§ **DIRECTIVE**:
Please copy out the listing starting at the line that contains "scanned (145, 637)" and ending at the line that contains "Friday is located at coordinates (799, 152).", swapping "bedroom" for "kitchen" and leaving everything else unchanged.

Stored dataset items
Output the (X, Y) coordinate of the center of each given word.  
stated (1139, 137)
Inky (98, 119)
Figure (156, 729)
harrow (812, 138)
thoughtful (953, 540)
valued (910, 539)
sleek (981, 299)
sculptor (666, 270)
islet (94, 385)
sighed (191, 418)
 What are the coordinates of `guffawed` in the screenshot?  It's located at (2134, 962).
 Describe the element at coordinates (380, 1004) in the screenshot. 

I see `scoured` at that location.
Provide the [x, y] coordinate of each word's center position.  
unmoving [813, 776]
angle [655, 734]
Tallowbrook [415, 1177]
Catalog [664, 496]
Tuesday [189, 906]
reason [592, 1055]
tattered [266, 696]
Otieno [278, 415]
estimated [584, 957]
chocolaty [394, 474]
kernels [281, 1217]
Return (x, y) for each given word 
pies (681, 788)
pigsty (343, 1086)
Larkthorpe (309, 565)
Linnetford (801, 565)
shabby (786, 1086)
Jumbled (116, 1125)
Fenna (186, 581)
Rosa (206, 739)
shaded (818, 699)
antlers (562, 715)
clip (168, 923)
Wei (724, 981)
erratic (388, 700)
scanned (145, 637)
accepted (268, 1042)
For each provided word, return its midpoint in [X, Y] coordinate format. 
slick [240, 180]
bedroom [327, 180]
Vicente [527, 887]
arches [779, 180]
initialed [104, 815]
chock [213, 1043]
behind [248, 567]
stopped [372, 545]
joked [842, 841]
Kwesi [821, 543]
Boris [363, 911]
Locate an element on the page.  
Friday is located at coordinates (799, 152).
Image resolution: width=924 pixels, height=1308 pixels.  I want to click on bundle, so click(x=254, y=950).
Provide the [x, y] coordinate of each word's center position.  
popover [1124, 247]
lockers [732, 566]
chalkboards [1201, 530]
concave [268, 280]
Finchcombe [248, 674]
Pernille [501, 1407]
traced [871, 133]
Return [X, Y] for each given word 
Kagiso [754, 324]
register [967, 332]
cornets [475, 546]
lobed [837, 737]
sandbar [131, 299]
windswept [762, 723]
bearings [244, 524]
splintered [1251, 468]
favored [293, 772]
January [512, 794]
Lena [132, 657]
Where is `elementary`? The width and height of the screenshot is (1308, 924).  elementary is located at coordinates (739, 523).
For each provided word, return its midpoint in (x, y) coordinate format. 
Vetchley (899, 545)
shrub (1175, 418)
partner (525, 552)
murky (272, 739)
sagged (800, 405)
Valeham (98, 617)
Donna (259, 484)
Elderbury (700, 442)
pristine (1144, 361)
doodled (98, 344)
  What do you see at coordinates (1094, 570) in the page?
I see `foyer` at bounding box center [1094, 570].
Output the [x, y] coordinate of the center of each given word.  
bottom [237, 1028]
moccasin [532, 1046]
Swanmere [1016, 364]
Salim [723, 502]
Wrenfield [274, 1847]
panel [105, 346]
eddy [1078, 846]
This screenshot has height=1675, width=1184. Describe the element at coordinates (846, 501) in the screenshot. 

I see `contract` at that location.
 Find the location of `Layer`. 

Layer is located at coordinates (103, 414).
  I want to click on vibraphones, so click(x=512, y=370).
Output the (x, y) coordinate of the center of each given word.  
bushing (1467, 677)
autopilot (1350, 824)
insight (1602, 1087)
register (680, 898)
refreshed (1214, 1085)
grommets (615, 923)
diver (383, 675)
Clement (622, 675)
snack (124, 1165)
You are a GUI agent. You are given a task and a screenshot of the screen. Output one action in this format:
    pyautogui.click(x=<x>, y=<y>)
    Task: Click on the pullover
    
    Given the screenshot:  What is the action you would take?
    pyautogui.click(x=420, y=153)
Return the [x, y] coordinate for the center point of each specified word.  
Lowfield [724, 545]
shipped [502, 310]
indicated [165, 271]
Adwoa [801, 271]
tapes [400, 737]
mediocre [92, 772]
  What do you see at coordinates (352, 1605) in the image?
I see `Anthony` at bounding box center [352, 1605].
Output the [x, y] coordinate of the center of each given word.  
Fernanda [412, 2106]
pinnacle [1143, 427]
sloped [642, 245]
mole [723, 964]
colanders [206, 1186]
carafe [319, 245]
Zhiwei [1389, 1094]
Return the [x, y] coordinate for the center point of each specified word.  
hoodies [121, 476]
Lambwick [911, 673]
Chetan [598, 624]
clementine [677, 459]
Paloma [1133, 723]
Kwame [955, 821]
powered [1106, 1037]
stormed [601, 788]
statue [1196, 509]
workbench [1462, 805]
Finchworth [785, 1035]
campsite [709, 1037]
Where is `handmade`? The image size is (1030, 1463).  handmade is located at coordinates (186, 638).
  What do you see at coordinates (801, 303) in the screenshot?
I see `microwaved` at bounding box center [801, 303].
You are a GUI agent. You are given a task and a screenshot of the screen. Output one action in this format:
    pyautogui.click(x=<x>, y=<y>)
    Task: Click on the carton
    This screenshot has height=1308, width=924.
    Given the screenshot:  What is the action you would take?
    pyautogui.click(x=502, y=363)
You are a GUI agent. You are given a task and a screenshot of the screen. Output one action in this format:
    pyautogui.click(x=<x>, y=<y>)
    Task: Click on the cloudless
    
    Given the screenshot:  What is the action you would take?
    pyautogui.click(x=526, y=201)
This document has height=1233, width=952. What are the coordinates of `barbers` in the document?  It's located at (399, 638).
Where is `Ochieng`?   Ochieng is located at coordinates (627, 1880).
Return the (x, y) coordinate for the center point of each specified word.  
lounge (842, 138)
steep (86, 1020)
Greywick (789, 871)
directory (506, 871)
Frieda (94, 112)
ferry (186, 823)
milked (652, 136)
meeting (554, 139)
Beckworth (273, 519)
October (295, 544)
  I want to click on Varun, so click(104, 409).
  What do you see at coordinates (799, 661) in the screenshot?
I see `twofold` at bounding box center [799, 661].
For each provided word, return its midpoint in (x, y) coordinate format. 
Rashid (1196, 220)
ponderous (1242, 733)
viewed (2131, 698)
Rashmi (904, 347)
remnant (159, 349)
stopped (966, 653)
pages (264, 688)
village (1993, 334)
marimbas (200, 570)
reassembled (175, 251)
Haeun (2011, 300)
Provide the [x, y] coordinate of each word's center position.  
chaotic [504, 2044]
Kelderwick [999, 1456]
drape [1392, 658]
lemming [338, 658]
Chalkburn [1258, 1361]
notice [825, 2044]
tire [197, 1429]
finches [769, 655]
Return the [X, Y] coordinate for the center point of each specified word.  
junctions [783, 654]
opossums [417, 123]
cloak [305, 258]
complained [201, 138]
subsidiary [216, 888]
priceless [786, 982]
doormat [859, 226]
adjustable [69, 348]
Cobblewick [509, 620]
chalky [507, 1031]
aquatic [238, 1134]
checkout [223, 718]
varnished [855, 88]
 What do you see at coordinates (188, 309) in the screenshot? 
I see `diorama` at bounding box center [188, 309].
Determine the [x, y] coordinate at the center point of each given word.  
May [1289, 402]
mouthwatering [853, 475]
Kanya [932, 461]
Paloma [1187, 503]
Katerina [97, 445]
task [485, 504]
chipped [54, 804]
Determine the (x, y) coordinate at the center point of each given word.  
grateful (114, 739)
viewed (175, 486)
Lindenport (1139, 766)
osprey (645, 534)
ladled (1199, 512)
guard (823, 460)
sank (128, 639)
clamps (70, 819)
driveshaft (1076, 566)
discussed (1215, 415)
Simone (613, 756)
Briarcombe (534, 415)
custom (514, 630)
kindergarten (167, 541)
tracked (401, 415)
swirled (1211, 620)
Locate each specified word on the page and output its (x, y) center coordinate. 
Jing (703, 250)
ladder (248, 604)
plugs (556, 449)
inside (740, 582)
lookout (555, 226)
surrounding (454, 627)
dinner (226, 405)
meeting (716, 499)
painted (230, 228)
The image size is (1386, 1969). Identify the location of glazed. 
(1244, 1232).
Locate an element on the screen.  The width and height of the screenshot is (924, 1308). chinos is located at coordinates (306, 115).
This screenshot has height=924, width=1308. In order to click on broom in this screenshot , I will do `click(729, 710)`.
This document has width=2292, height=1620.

§ **RESPONSE**:
scanned (145, 637)
accepted (268, 1042)
For each provided word, return its midpoint in [X, Y] coordinate format. 
slick [240, 180]
kitchen [327, 180]
Vicente [527, 887]
arches [779, 180]
initialed [104, 815]
chock [213, 1043]
behind [248, 567]
stopped [372, 545]
joked [842, 841]
Kwesi [821, 543]
Boris [363, 911]
Locate an element on the page.  
Friday is located at coordinates (799, 152).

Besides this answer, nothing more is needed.